Exercise objective
Only an exact copy belongs in the answer: the line with "none -> pink brick L4 level 1" and every line after it through the end of the records, pictures left out.

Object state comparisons

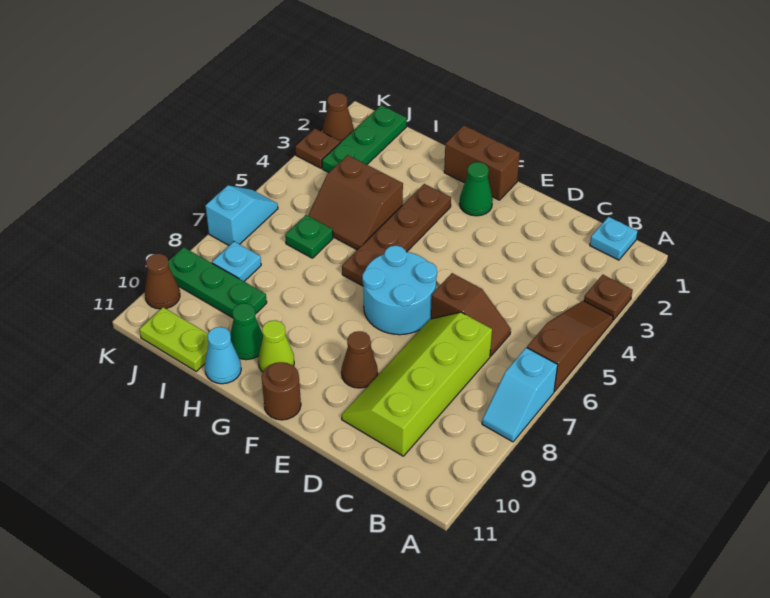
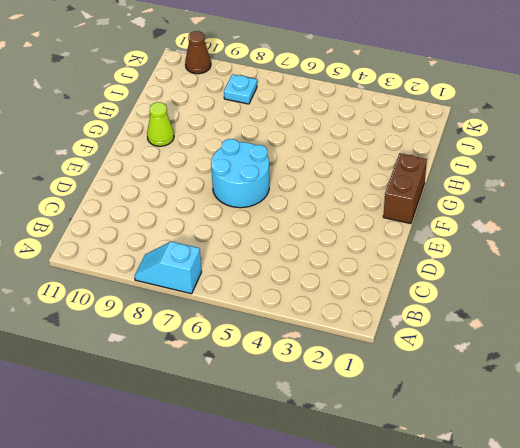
none -> brown plate A3 level 1
none -> brown slope A4:A6 level 1 top 6
none -> cyan plate B1 level 1

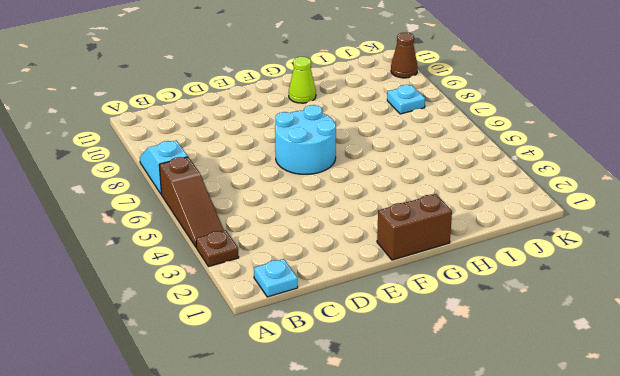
none -> brown slope C6:D6 level 1 top D
none -> lime slope C7:D10 level 1 top C
none -> brown cone E9 level 1

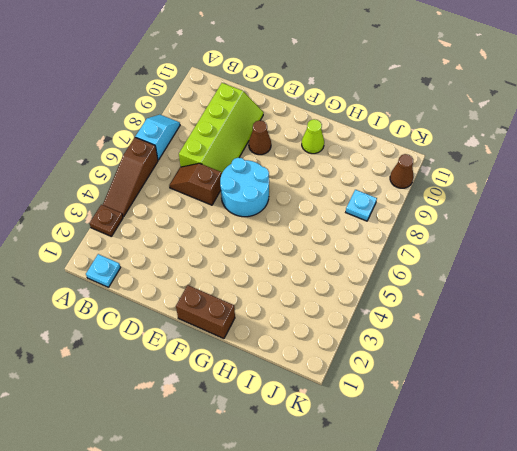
none -> green cone F2 level 1
none -> brown round brick F11 level 1
none -> brown plate G3:G6 level 1

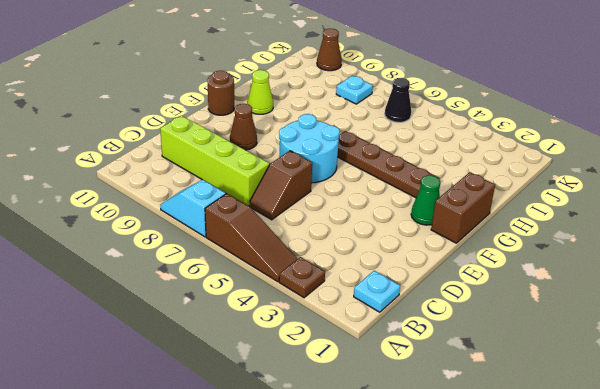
black cone J6 level 1 -> none
none -> brown slope H4:I5 level 1 top 4
none -> green cone H10 level 1
none -> cyan cone H11 level 1

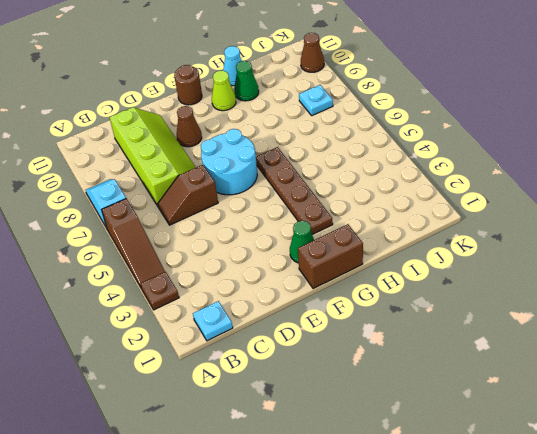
none -> brown slope H4:I5 level 1 top 4
none -> green plate I6 level 1
none -> green plate I9:K9 level 1

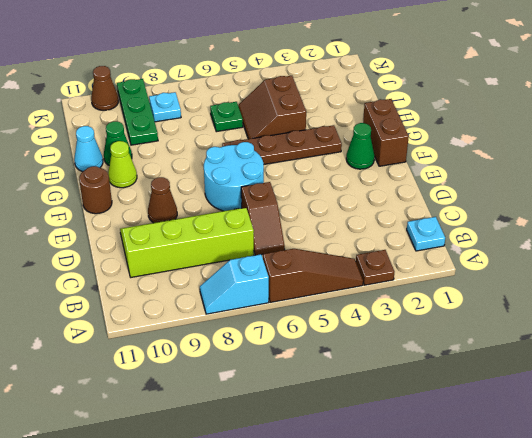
none -> lime plate I11:J11 level 1
none -> green plate J1:J3 level 1
none -> brown cone K2 level 1

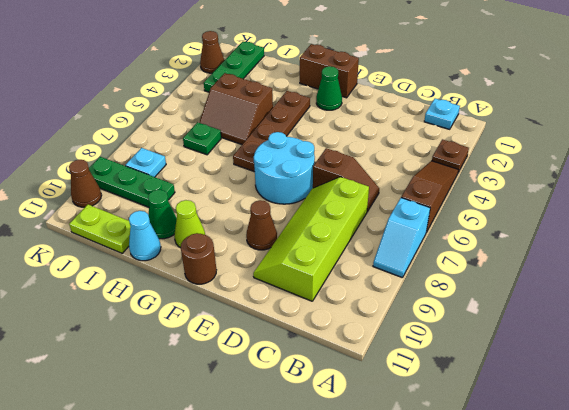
none -> brown plate K3 level 1
none -> cyan slope K6:K7 level 1 top 7

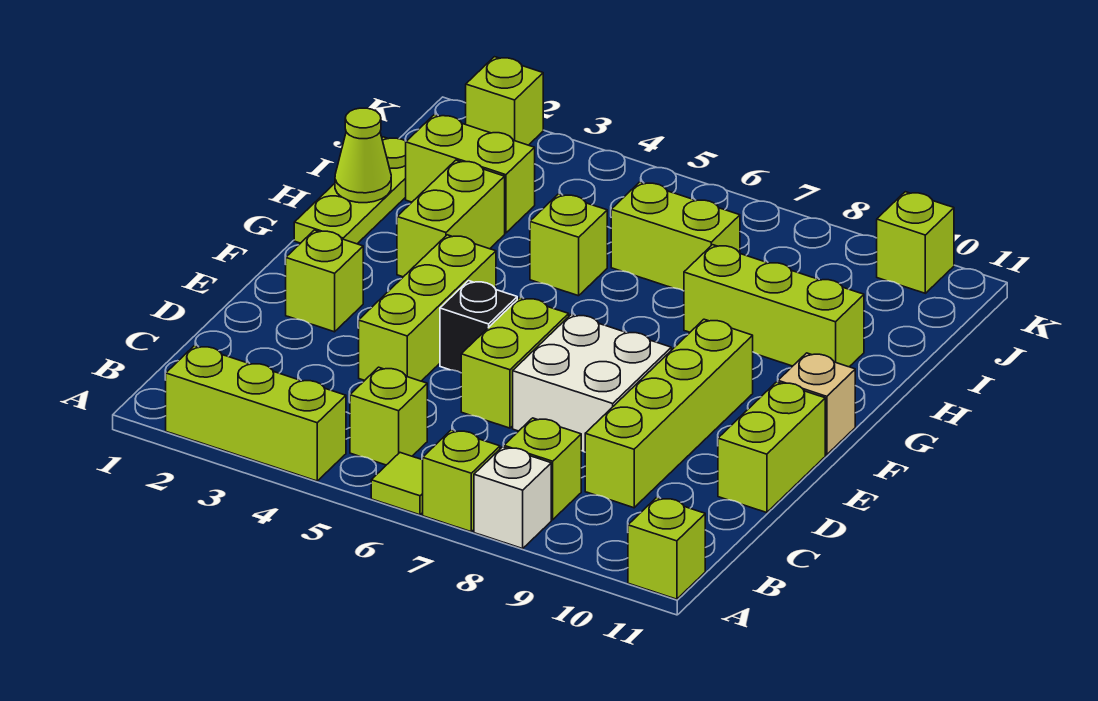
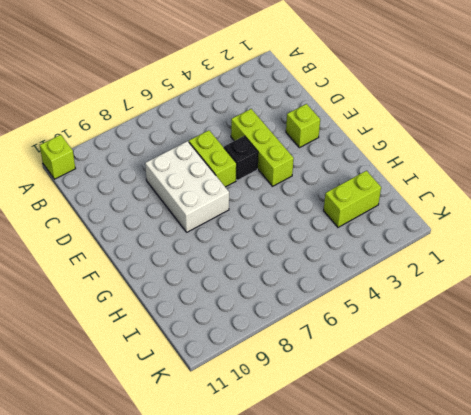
white brick D7:F8 level 1 -> white brick D7:E8 level 1
none -> lime brick A2:A4 level 1
none -> lime tile A6 level 1
none -> lime brick A7 level 1

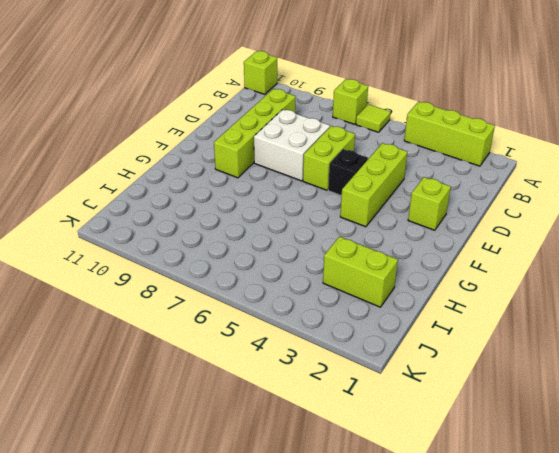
none -> white brick A8 level 1
none -> lime brick B5 level 1
none -> lime brick B8 level 1

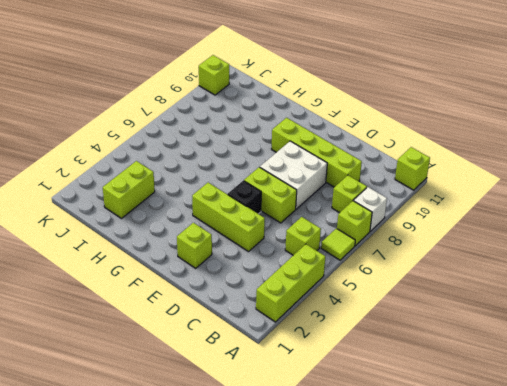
none -> lime brick D11:E11 level 1
none -> tan brick F11 level 1
none -> lime plate G1:I1 level 1

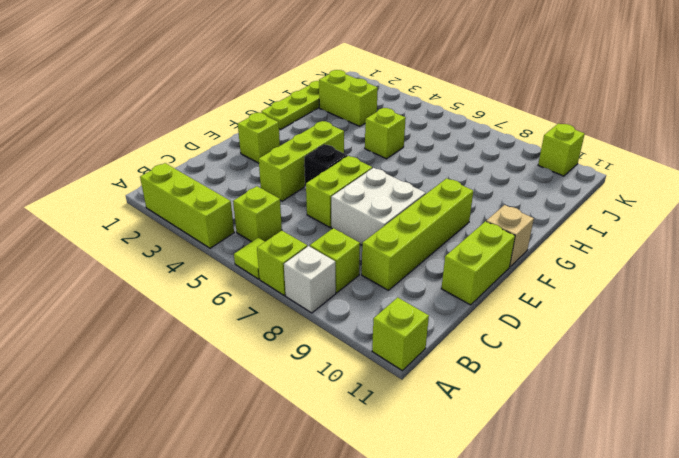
none -> lime brick G3:H3 level 1
none -> lime brick H8:H10 level 1
none -> lime brick I6:I7 level 1

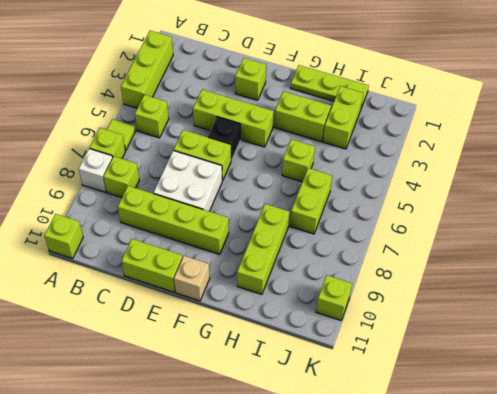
none -> lime brick K2 level 1
none -> lime cone H1 level 2

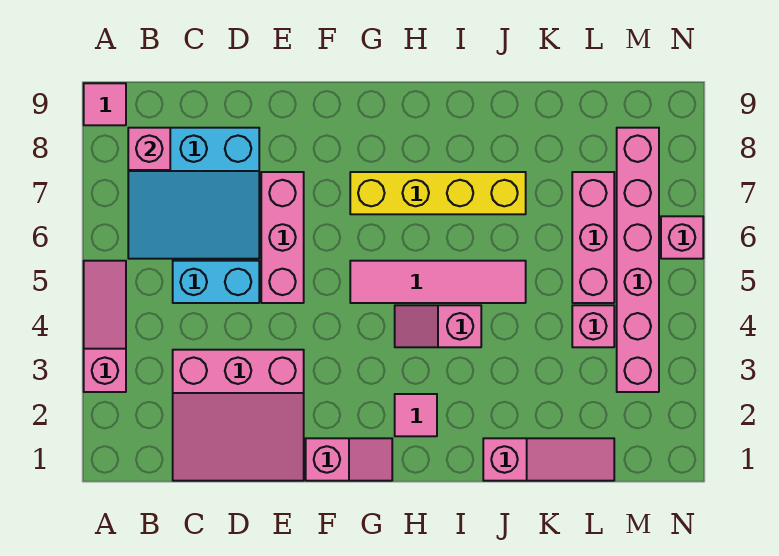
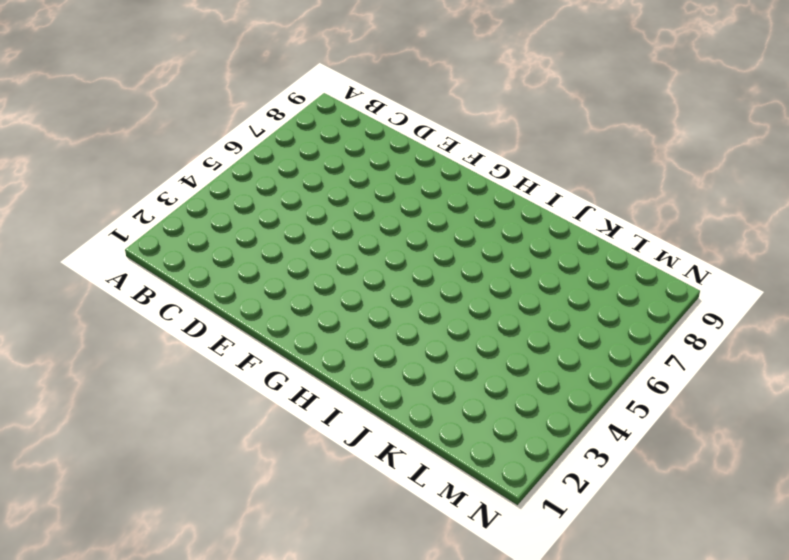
none -> pink slope A3:A5 level 1 top 3
none -> pink tile A9 level 1
none -> cyan slope B6:D8 level 1 top 8

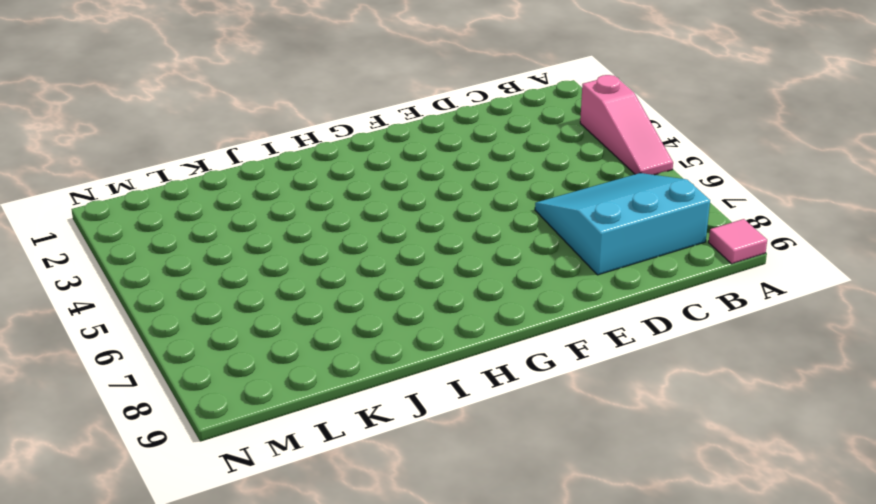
none -> pink slope C1:E3 level 1 top 3
none -> cyan brick C5:D5 level 1
none -> pink brick E5:E7 level 1

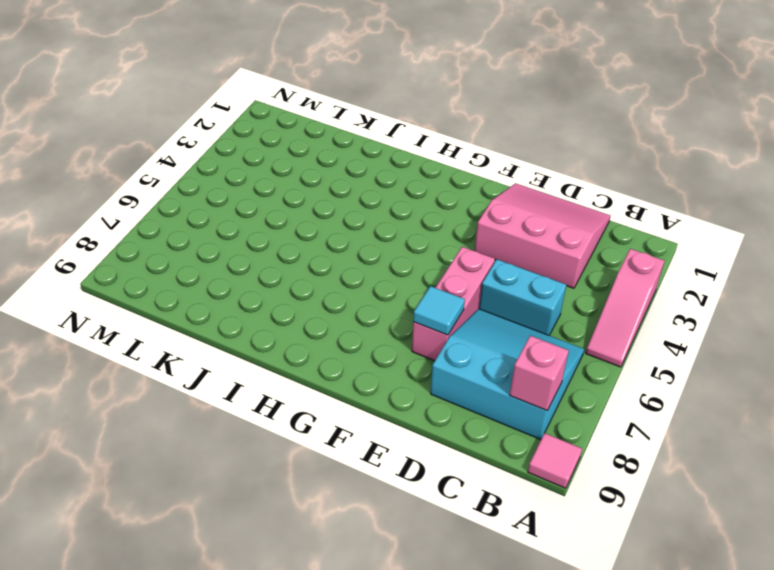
cyan tile E7 level 2 -> none
none -> pink slope F1:G1 level 1 top F
none -> pink tile G5:J5 level 1
none -> yellow brick G7:J7 level 1

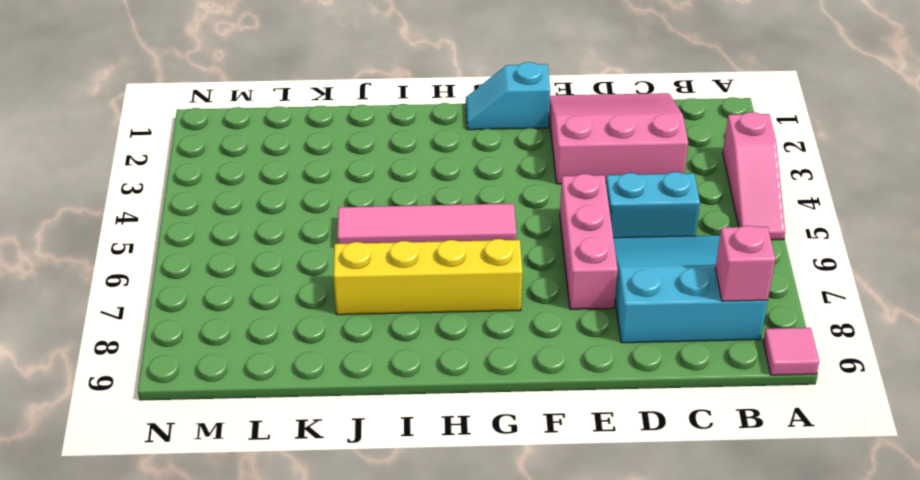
cyan slope F1:G1 level 1 top F -> pink slope F1:G1 level 1 top F
none -> pink tile H2 level 1
none -> pink slope H4:I4 level 1 top I
none -> pink slope J1:L1 level 1 top J

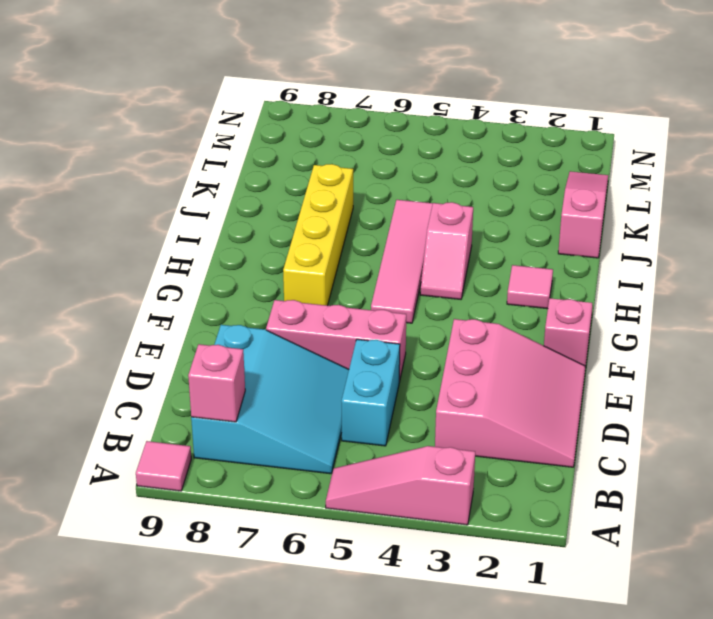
none -> pink brick L4 level 1
none -> pink brick L5:L7 level 1
none -> pink brick M3:M8 level 1

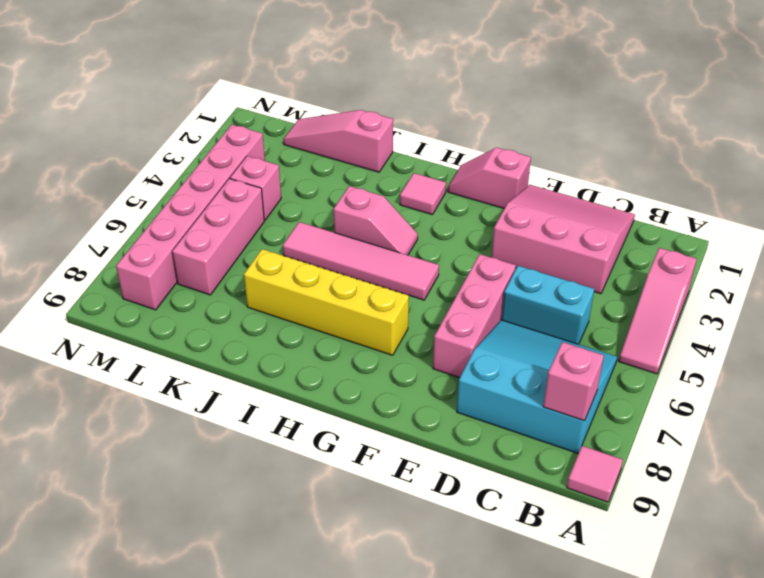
none -> pink brick N6 level 1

Exercise answer
none -> pink brick L4 level 1
none -> pink brick L5:L7 level 1
none -> pink brick M3:M8 level 1

none -> pink brick N6 level 1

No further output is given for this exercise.